■ **TASK BRIEF**: One number is the whole answer: how many lines of the records include "strawberry".

■ **PROVIDED MATERIAL**:
::::
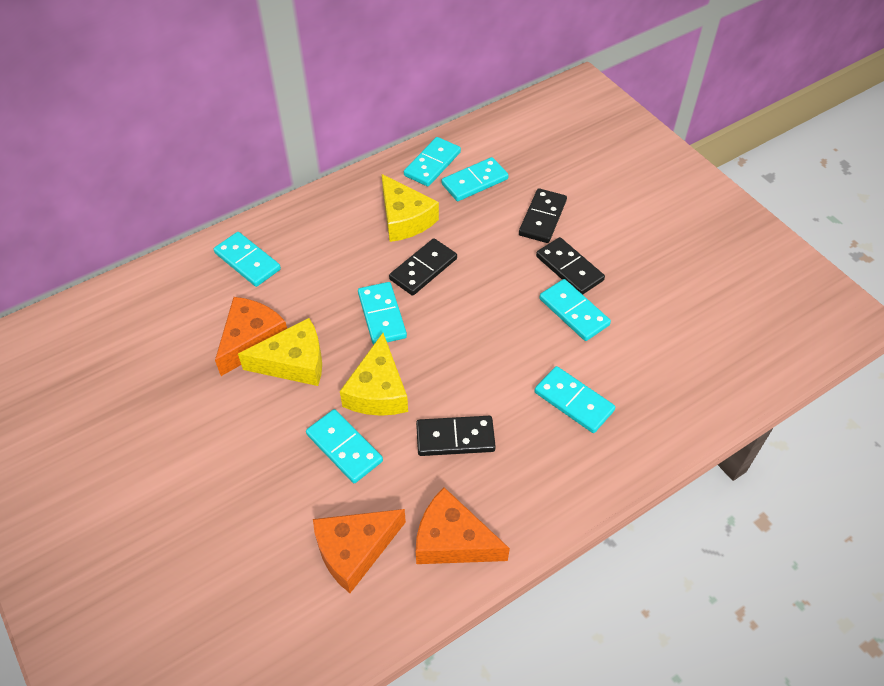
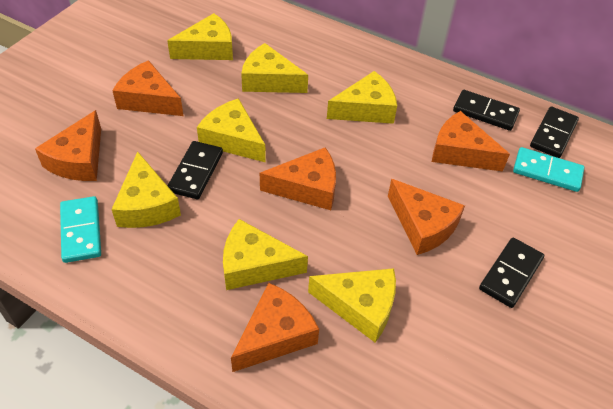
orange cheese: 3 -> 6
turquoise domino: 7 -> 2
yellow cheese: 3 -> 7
::::
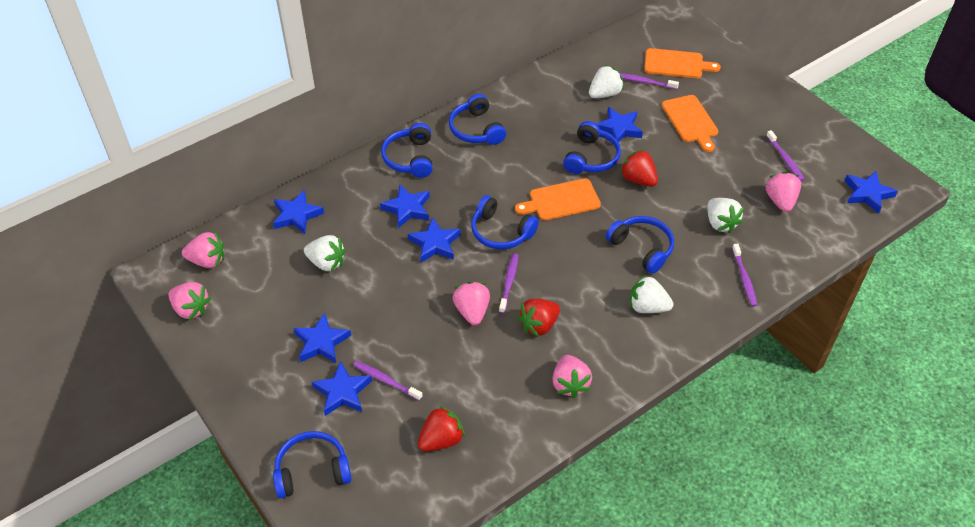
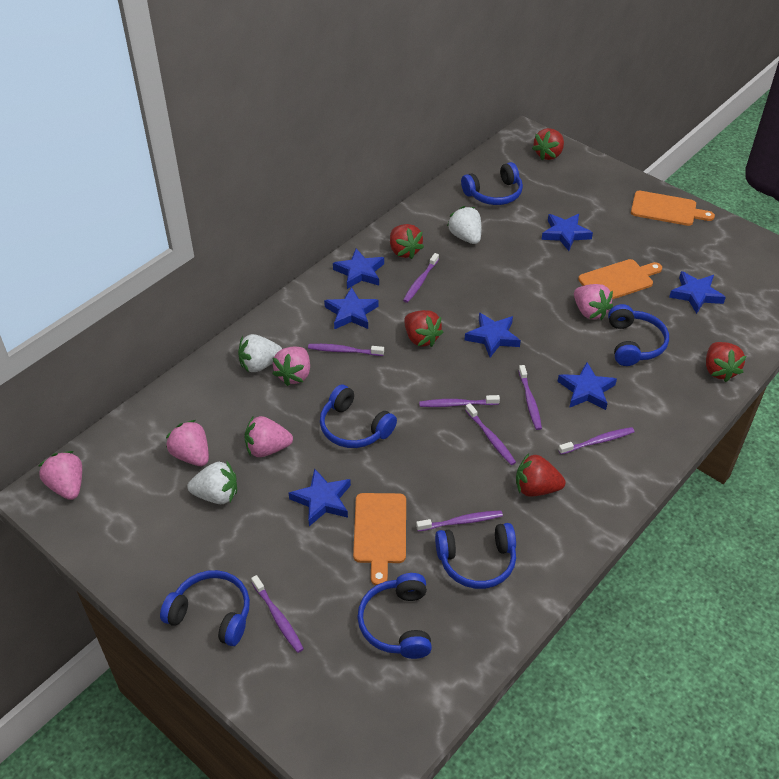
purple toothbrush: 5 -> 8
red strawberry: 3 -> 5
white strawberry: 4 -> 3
::::
■ **RESULT**: 2